_TASK DIRECTIONS_: Give back the full set of entries that follows, exactly as written.

[Scene edit records]

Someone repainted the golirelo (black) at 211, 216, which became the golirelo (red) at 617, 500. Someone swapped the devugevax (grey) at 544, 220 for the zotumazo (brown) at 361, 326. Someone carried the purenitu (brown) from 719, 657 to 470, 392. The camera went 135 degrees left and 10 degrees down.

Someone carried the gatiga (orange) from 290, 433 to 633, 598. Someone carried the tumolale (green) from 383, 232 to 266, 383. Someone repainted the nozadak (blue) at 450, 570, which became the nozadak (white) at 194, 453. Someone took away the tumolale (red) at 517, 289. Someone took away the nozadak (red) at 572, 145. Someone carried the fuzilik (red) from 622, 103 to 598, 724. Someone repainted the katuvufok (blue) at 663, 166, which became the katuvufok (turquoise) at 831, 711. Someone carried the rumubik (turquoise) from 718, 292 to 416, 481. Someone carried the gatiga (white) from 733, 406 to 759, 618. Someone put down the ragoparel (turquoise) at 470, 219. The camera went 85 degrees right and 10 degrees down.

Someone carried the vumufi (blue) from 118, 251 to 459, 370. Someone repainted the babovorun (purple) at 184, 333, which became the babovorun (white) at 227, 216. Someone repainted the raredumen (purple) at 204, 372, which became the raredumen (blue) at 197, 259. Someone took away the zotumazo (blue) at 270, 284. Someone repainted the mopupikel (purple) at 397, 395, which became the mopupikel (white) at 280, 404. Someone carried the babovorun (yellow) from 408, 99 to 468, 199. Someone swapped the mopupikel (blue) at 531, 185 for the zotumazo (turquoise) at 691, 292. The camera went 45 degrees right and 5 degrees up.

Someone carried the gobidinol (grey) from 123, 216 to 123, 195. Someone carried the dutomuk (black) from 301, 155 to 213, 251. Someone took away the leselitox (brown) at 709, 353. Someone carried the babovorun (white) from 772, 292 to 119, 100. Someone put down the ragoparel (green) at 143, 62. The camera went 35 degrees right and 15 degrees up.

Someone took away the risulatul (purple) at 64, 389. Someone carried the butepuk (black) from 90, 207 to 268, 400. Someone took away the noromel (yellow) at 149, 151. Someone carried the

_THE ANSWER_:
Someone repainted the golirelo (black) at 211, 216, which became the golirelo (red) at 617, 500. Someone swapped the devugevax (grey) at 544, 220 for the zotumazo (brown) at 361, 326. Someone carried the purenitu (brown) from 719, 657 to 470, 392. The camera went 135 degrees left and 10 degrees down.

Someone carried the gatiga (orange) from 290, 433 to 633, 598. Someone carried the tumolale (green) from 383, 232 to 266, 383. Someone repainted the nozadak (blue) at 450, 570, which became the nozadak (white) at 194, 453. Someone took away the tumolale (red) at 517, 289. Someone took away the nozadak (red) at 572, 145. Someone carried the fuzilik (red) from 622, 103 to 598, 724. Someone repainted the katuvufok (blue) at 663, 166, which became the katuvufok (turquoise) at 831, 711. Someone carried the rumubik (turquoise) from 718, 292 to 416, 481. Someone carried the gatiga (white) from 733, 406 to 759, 618. Someone put down the ragoparel (turquoise) at 470, 219. The camera went 85 degrees right and 10 degrees down.

Someone carried the vumufi (blue) from 118, 251 to 459, 370. Someone repainted the babovorun (purple) at 184, 333, which became the babovorun (white) at 227, 216. Someone repainted the raredumen (purple) at 204, 372, which became the raredumen (blue) at 197, 259. Someone took away the zotumazo (blue) at 270, 284. Someone repainted the mopupikel (purple) at 397, 395, which became the mopupikel (white) at 280, 404. Someone carried the babovorun (yellow) from 408, 99 to 468, 199. Someone swapped the mopupikel (blue) at 531, 185 for the zotumazo (turquoise) at 691, 292. The camera went 45 degrees right and 5 degrees up.

Someone carried the gobidinol (grey) from 123, 216 to 123, 195. Someone carried the dutomuk (black) from 301, 155 to 213, 251. Someone took away the leselitox (brown) at 709, 353. Someone carried the babovorun (white) from 772, 292 to 119, 100. Someone put down the ragoparel (green) at 143, 62. The camera went 35 degrees right and 15 degrees up.

Someone took away the risulatul (purple) at 64, 389. Someone carried the butepuk (black) from 90, 207 to 268, 400. Someone took away the noromel (yellow) at 149, 151. Someone carried the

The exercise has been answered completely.